» EXERCISE PROMPT
Would you return the records below character for character, without any images?

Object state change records
== Segment start ==

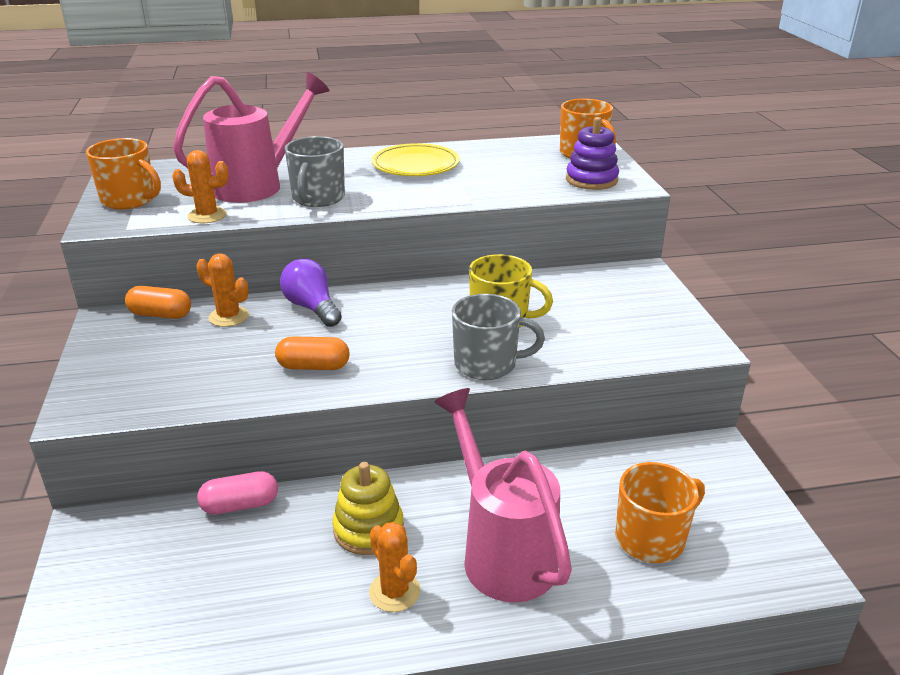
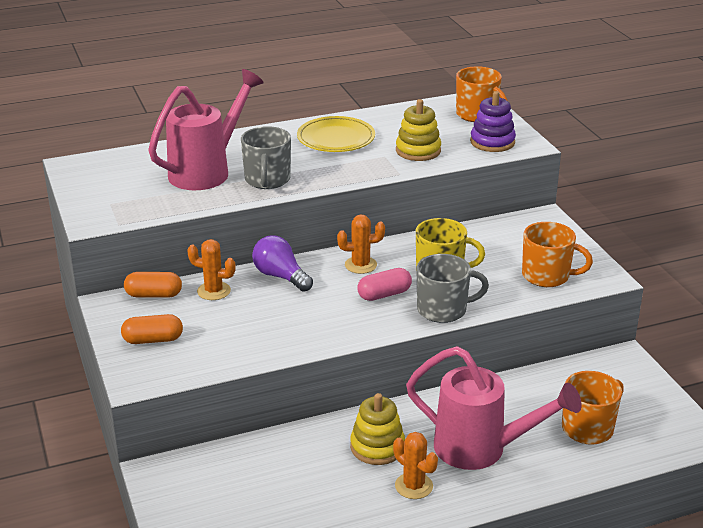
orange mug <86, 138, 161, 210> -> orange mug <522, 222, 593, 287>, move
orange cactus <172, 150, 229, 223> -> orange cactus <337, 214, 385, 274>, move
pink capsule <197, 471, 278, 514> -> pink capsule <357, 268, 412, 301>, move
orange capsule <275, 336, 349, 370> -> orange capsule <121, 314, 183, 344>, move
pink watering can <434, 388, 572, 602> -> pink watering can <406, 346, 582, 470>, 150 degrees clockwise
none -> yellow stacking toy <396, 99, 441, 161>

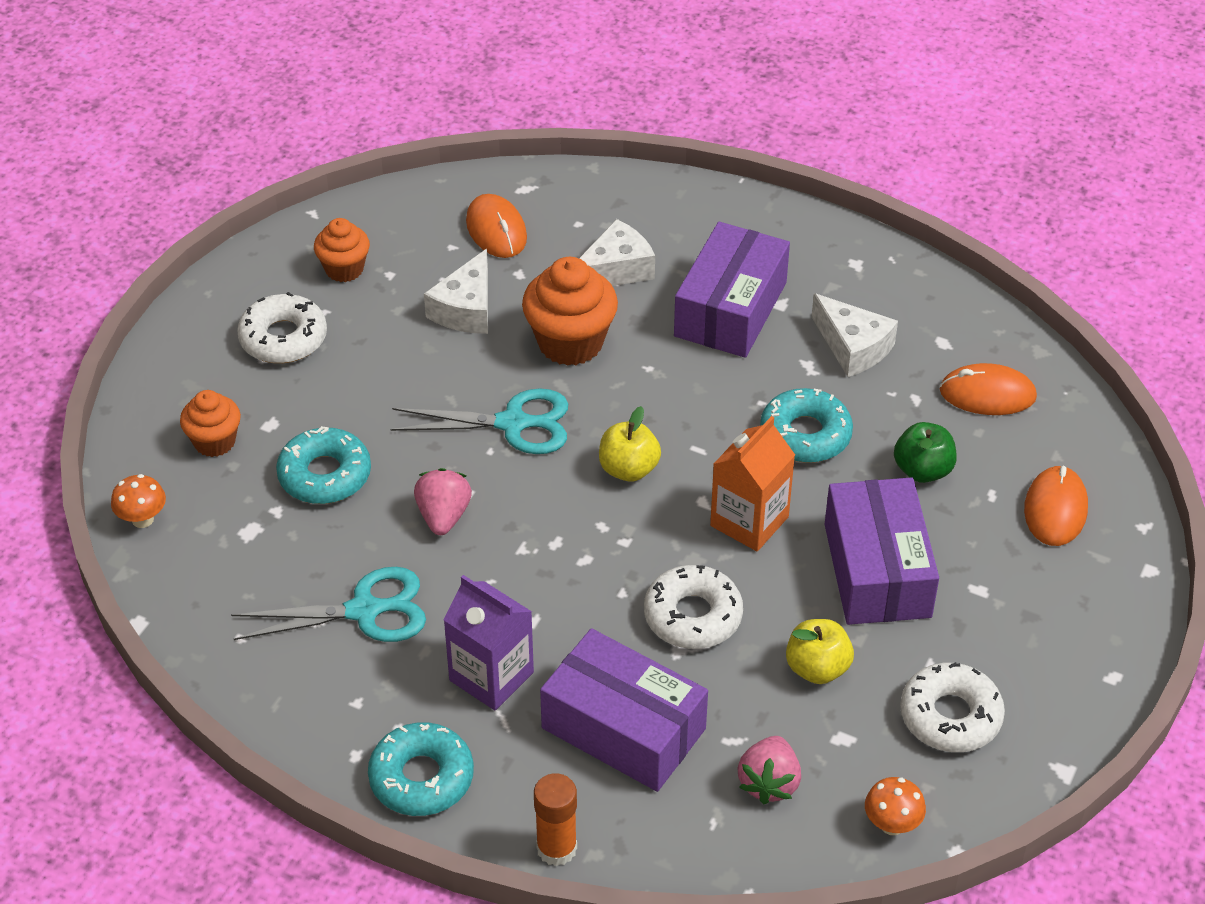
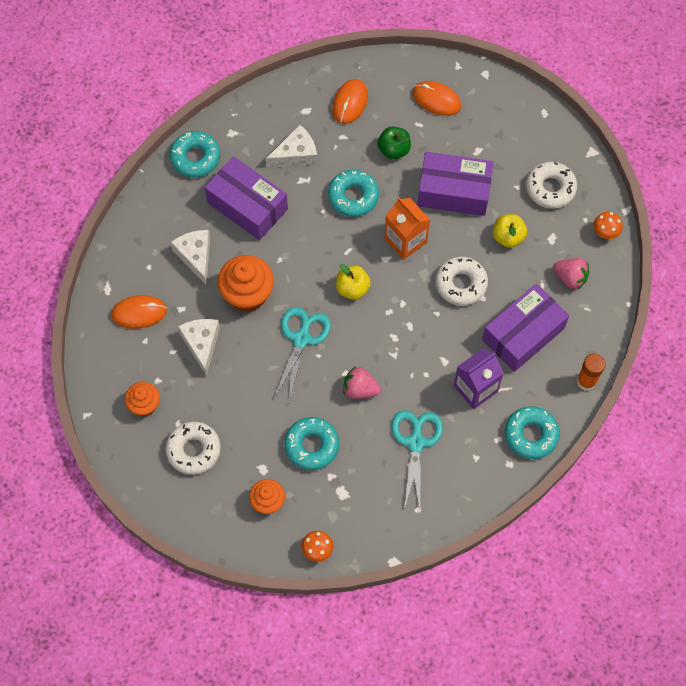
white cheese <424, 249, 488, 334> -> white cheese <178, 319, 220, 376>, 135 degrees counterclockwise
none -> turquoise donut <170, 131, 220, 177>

== Segment end ==

» RESULT OF THE EXERCISE
orange mug <86, 138, 161, 210> -> orange mug <522, 222, 593, 287>, move
orange cactus <172, 150, 229, 223> -> orange cactus <337, 214, 385, 274>, move
pink capsule <197, 471, 278, 514> -> pink capsule <357, 268, 412, 301>, move
orange capsule <275, 336, 349, 370> -> orange capsule <121, 314, 183, 344>, move
pink watering can <434, 388, 572, 602> -> pink watering can <406, 346, 582, 470>, 150 degrees clockwise
none -> yellow stacking toy <396, 99, 441, 161>

white cheese <424, 249, 488, 334> -> white cheese <178, 319, 220, 376>, 135 degrees counterclockwise
none -> turquoise donut <170, 131, 220, 177>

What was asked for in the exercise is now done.